* **Exercise requirements**: Print the whole listing again exactly as it stands, leaving out any images.

::::

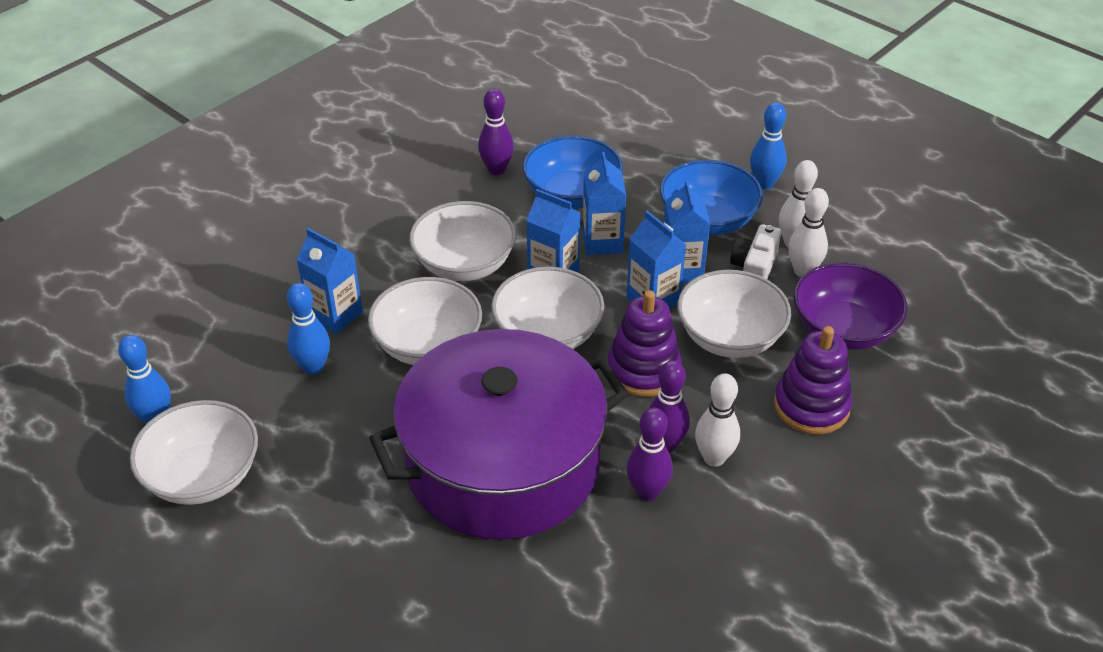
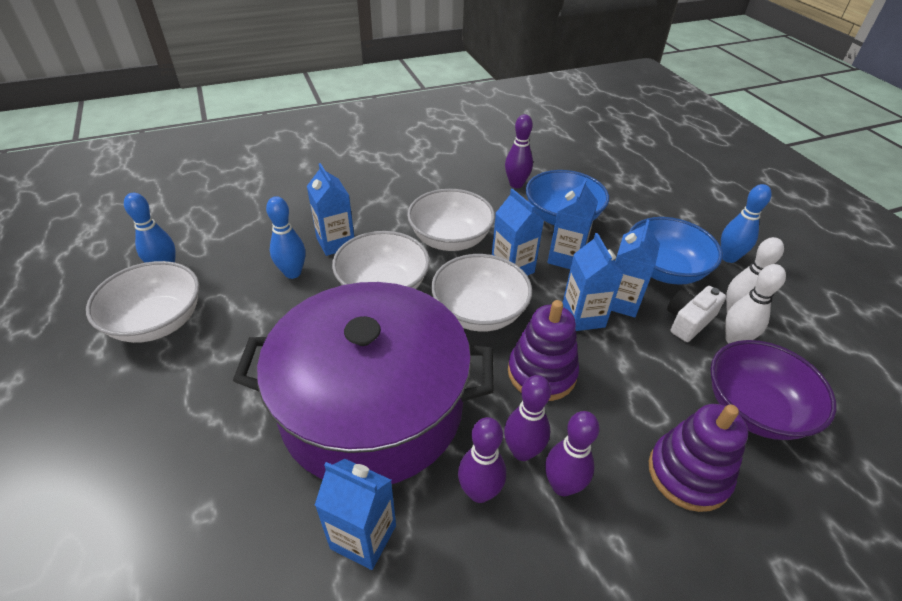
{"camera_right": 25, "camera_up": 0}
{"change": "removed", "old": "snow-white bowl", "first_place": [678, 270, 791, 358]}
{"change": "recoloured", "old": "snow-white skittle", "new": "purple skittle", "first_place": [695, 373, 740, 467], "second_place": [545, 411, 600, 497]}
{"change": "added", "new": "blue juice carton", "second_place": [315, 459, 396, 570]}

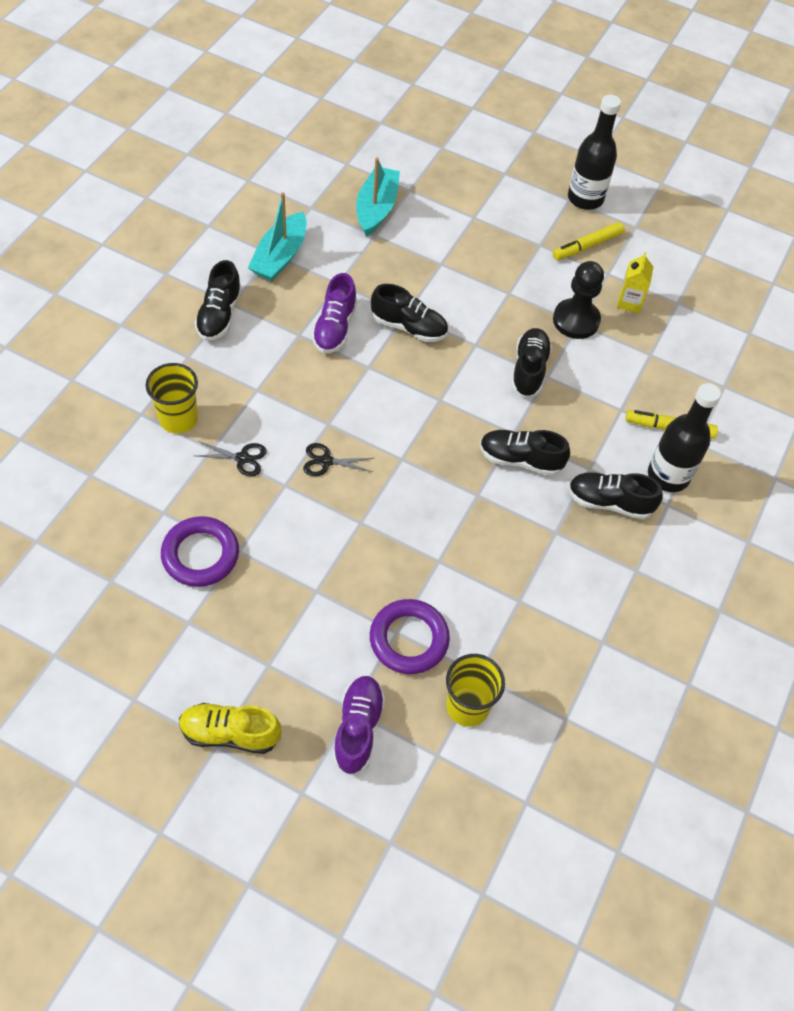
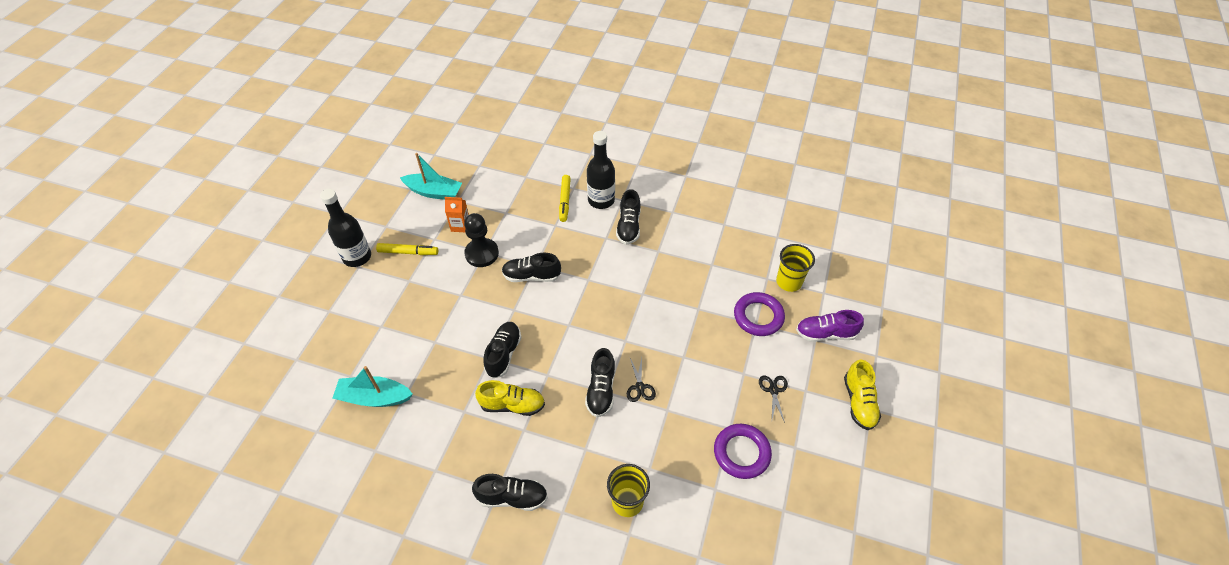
{"camera_right": -95, "camera_up": -5}
{"change": "moved", "old": "aqua boat", "first_place": [248, 192, 306, 281], "second_place": [400, 153, 462, 200]}
{"change": "turned", "old": "golden marker", "first_place": [553, 222, 624, 260], "second_place": [376, 243, 438, 255], "degrees": -45}
{"change": "recoloured", "old": "golden juice carton", "new": "orange juice carton", "first_place": [617, 252, 653, 313], "second_place": [444, 197, 469, 233]}
{"change": "recoloured", "old": "purple sneaker", "new": "golden sneaker", "first_place": [312, 273, 357, 353], "second_place": [475, 380, 545, 416]}
{"change": "moved", "old": "jet-black sneaker", "first_place": [480, 430, 570, 476], "second_place": [585, 348, 615, 417]}
{"change": "moved", "old": "jet-black scissors", "first_place": [195, 441, 267, 476], "second_place": [759, 376, 788, 423]}

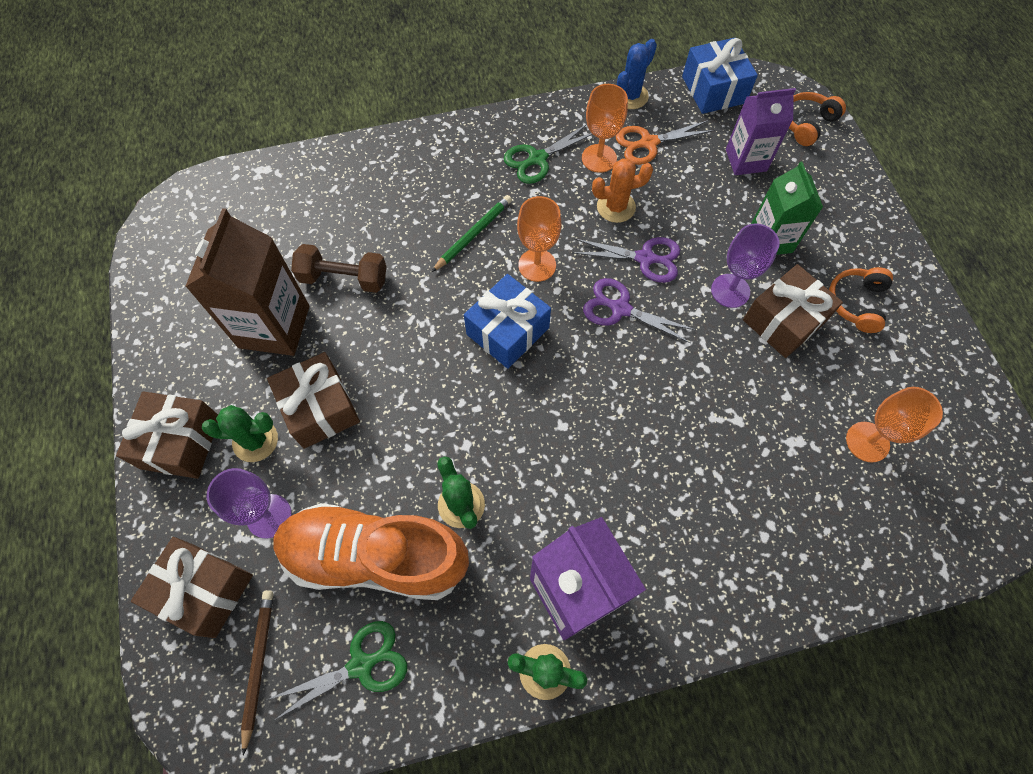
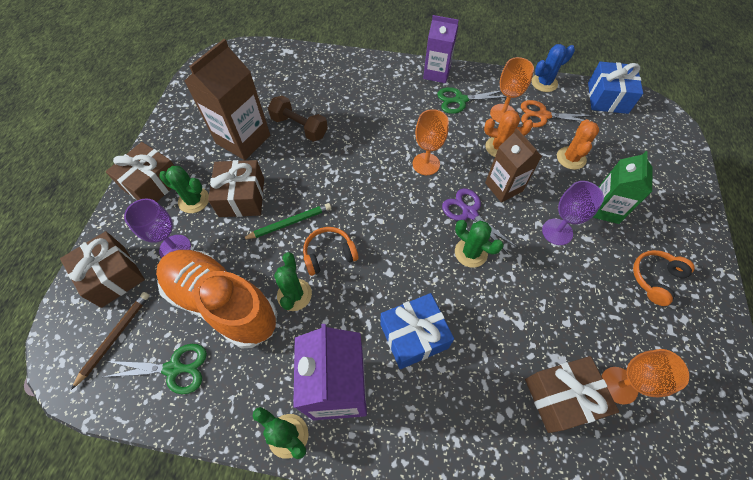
{"camera_right": 25, "camera_up": -5}
{"change": "moved", "old": "purple juice carton", "first_place": [726, 88, 796, 175], "second_place": [423, 15, 459, 83]}
{"change": "moved", "old": "orange over-ear headphones", "first_place": [789, 92, 846, 146], "second_place": [303, 227, 359, 276]}
{"change": "moved", "old": "emerald pencil", "first_place": [432, 195, 512, 272], "second_place": [241, 203, 331, 240]}
{"change": "replaced", "old": "purple scissors", "new": "dark brown juice carton", "first_place": [572, 237, 680, 283], "second_place": [485, 128, 542, 202]}
{"change": "moved", "old": "dark brown gift", "first_place": [743, 264, 843, 358], "second_place": [525, 356, 619, 433]}
{"change": "moved", "old": "blue gift", "first_place": [464, 274, 551, 369], "second_place": [380, 293, 454, 369]}
{"change": "added", "new": "orange saguaro cactus", "second_place": [557, 119, 599, 170]}
{"change": "added", "new": "emerald saguaro cactus", "second_place": [455, 220, 504, 268]}

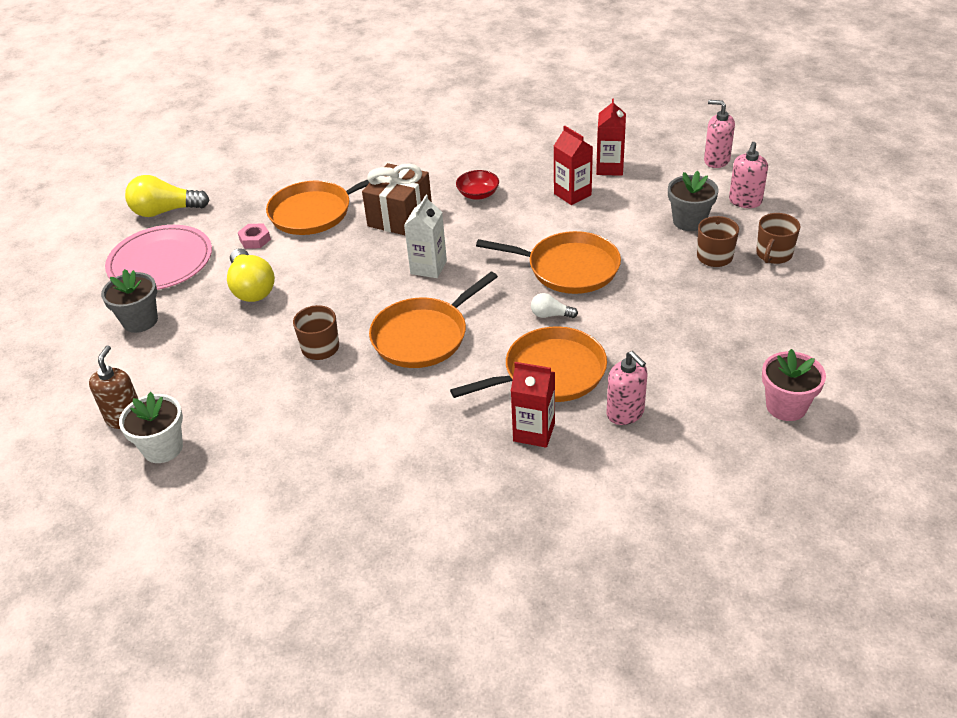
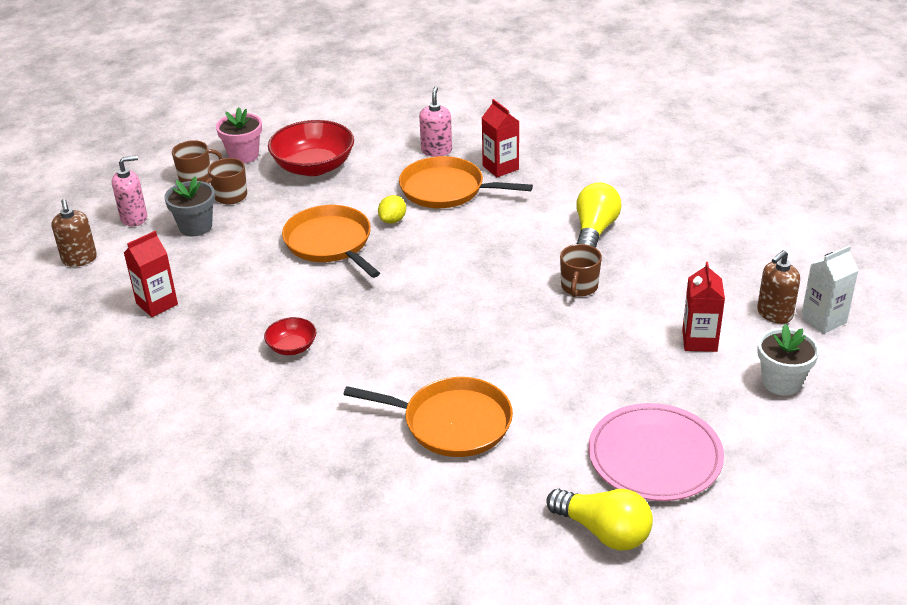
{"camera_right": -140, "camera_up": -5}
{"change": "recoloured", "old": "rose-pink soap dispenser", "new": "dark brown soap dispenser", "first_place": [704, 100, 735, 168], "second_place": [51, 199, 97, 267]}
{"change": "moved", "old": "crimson juice carton", "first_place": [554, 126, 593, 205], "second_place": [682, 262, 725, 352]}
{"change": "removed", "old": "dark brown gift", "first_place": [362, 163, 432, 235]}
{"change": "moved", "old": "snow-white juice carton", "first_place": [404, 195, 447, 278], "second_place": [801, 245, 859, 334]}
{"change": "removed", "old": "rose-pink hexagon nut", "first_place": [238, 223, 271, 249]}
{"change": "moved", "old": "golden bulb", "first_place": [227, 248, 275, 302], "second_place": [576, 182, 622, 248]}
{"change": "removed", "old": "gray potted plant", "first_place": [101, 269, 158, 333]}
{"change": "removed", "old": "orange skillet", "first_place": [369, 272, 498, 368]}
{"change": "replaced", "old": "snow-white bulb", "new": "golden citrus fruit", "first_place": [531, 293, 578, 318], "second_place": [378, 195, 406, 224]}
{"change": "moved", "old": "rose-pink potted plant", "first_place": [762, 349, 826, 421], "second_place": [216, 107, 262, 164]}
{"change": "moved", "old": "snow-white potted plant", "first_place": [119, 392, 183, 463], "second_place": [757, 324, 819, 396]}
{"change": "added", "new": "crimson bowl", "second_place": [268, 120, 354, 176]}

::::

* **Exercise result**:
{"camera_right": 25, "camera_up": 0}
{"change": "removed", "old": "snow-white bowl", "first_place": [678, 270, 791, 358]}
{"change": "recoloured", "old": "snow-white skittle", "new": "purple skittle", "first_place": [695, 373, 740, 467], "second_place": [545, 411, 600, 497]}
{"change": "added", "new": "blue juice carton", "second_place": [315, 459, 396, 570]}

{"camera_right": -95, "camera_up": -5}
{"change": "moved", "old": "aqua boat", "first_place": [248, 192, 306, 281], "second_place": [400, 153, 462, 200]}
{"change": "turned", "old": "golden marker", "first_place": [553, 222, 624, 260], "second_place": [376, 243, 438, 255], "degrees": -45}
{"change": "recoloured", "old": "golden juice carton", "new": "orange juice carton", "first_place": [617, 252, 653, 313], "second_place": [444, 197, 469, 233]}
{"change": "recoloured", "old": "purple sneaker", "new": "golden sneaker", "first_place": [312, 273, 357, 353], "second_place": [475, 380, 545, 416]}
{"change": "moved", "old": "jet-black sneaker", "first_place": [480, 430, 570, 476], "second_place": [585, 348, 615, 417]}
{"change": "moved", "old": "jet-black scissors", "first_place": [195, 441, 267, 476], "second_place": [759, 376, 788, 423]}

{"camera_right": 25, "camera_up": -5}
{"change": "moved", "old": "purple juice carton", "first_place": [726, 88, 796, 175], "second_place": [423, 15, 459, 83]}
{"change": "moved", "old": "orange over-ear headphones", "first_place": [789, 92, 846, 146], "second_place": [303, 227, 359, 276]}
{"change": "moved", "old": "emerald pencil", "first_place": [432, 195, 512, 272], "second_place": [241, 203, 331, 240]}
{"change": "replaced", "old": "purple scissors", "new": "dark brown juice carton", "first_place": [572, 237, 680, 283], "second_place": [485, 128, 542, 202]}
{"change": "moved", "old": "dark brown gift", "first_place": [743, 264, 843, 358], "second_place": [525, 356, 619, 433]}
{"change": "moved", "old": "blue gift", "first_place": [464, 274, 551, 369], "second_place": [380, 293, 454, 369]}
{"change": "added", "new": "orange saguaro cactus", "second_place": [557, 119, 599, 170]}
{"change": "added", "new": "emerald saguaro cactus", "second_place": [455, 220, 504, 268]}

{"camera_right": -140, "camera_up": -5}
{"change": "recoloured", "old": "rose-pink soap dispenser", "new": "dark brown soap dispenser", "first_place": [704, 100, 735, 168], "second_place": [51, 199, 97, 267]}
{"change": "moved", "old": "crimson juice carton", "first_place": [554, 126, 593, 205], "second_place": [682, 262, 725, 352]}
{"change": "removed", "old": "dark brown gift", "first_place": [362, 163, 432, 235]}
{"change": "moved", "old": "snow-white juice carton", "first_place": [404, 195, 447, 278], "second_place": [801, 245, 859, 334]}
{"change": "removed", "old": "rose-pink hexagon nut", "first_place": [238, 223, 271, 249]}
{"change": "moved", "old": "golden bulb", "first_place": [227, 248, 275, 302], "second_place": [576, 182, 622, 248]}
{"change": "removed", "old": "gray potted plant", "first_place": [101, 269, 158, 333]}
{"change": "removed", "old": "orange skillet", "first_place": [369, 272, 498, 368]}
{"change": "replaced", "old": "snow-white bulb", "new": "golden citrus fruit", "first_place": [531, 293, 578, 318], "second_place": [378, 195, 406, 224]}
{"change": "moved", "old": "rose-pink potted plant", "first_place": [762, 349, 826, 421], "second_place": [216, 107, 262, 164]}
{"change": "moved", "old": "snow-white potted plant", "first_place": [119, 392, 183, 463], "second_place": [757, 324, 819, 396]}
{"change": "added", "new": "crimson bowl", "second_place": [268, 120, 354, 176]}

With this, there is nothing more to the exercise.